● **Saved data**
>> START
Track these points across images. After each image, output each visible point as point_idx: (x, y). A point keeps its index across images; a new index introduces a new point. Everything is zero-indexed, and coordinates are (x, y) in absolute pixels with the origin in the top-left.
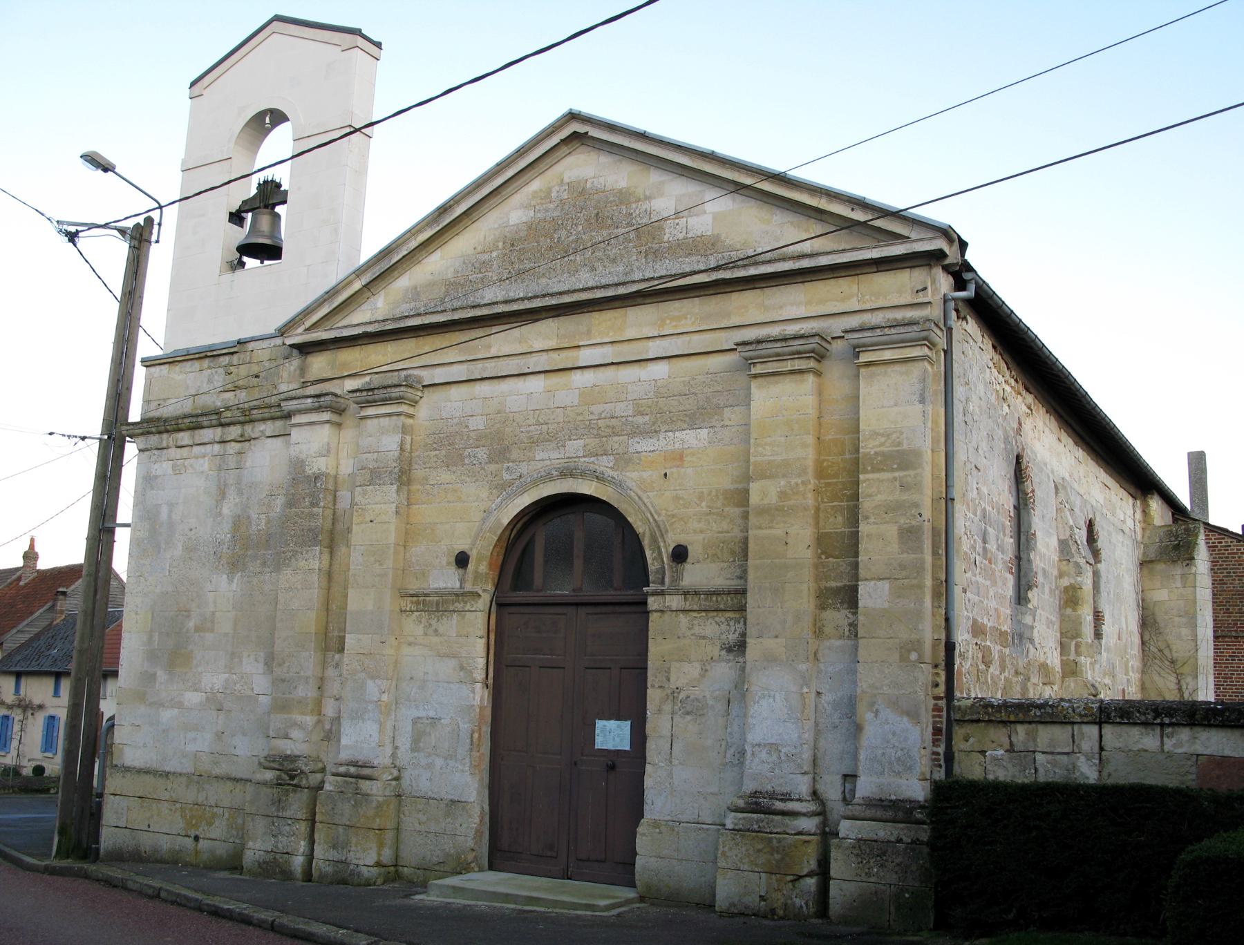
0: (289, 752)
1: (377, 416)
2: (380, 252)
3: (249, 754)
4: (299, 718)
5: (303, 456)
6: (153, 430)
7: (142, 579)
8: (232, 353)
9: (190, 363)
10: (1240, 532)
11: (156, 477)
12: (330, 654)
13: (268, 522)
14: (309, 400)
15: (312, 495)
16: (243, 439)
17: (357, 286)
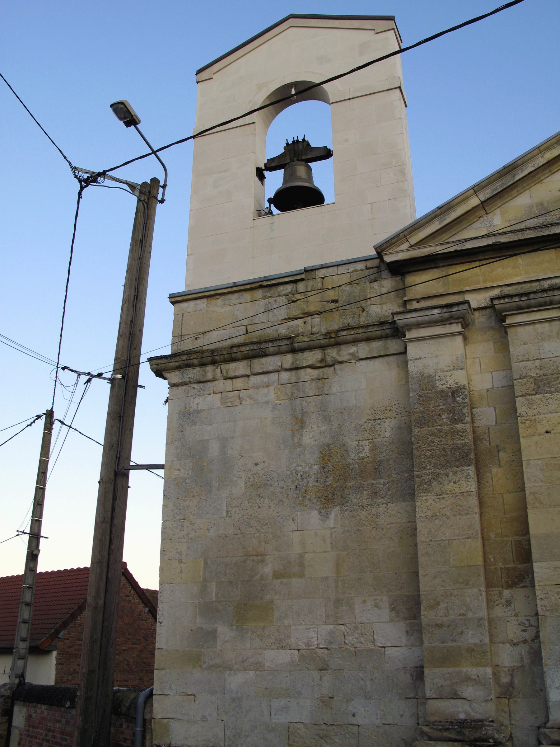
>> END
● **The task**
Reproduce the material above line for line, with no changes, and leave out the pictures.

● **Exercise solution**
Track these points across images. After each image, output each visible point as point_idx: (x, y). A point keeps its index across images; a new index introduces a new point. Everything is zero-indexed, and coordinates are (x, y) in absolute pixels with the origin in the top-left.
0: (289, 752)
1: (377, 416)
2: (380, 252)
3: (249, 754)
4: (299, 718)
5: (303, 456)
6: (153, 430)
7: (142, 579)
8: (232, 353)
9: (190, 363)
10: (1240, 532)
11: (156, 477)
12: (330, 654)
13: (268, 522)
14: (309, 400)
15: (312, 495)
16: (243, 439)
17: (357, 286)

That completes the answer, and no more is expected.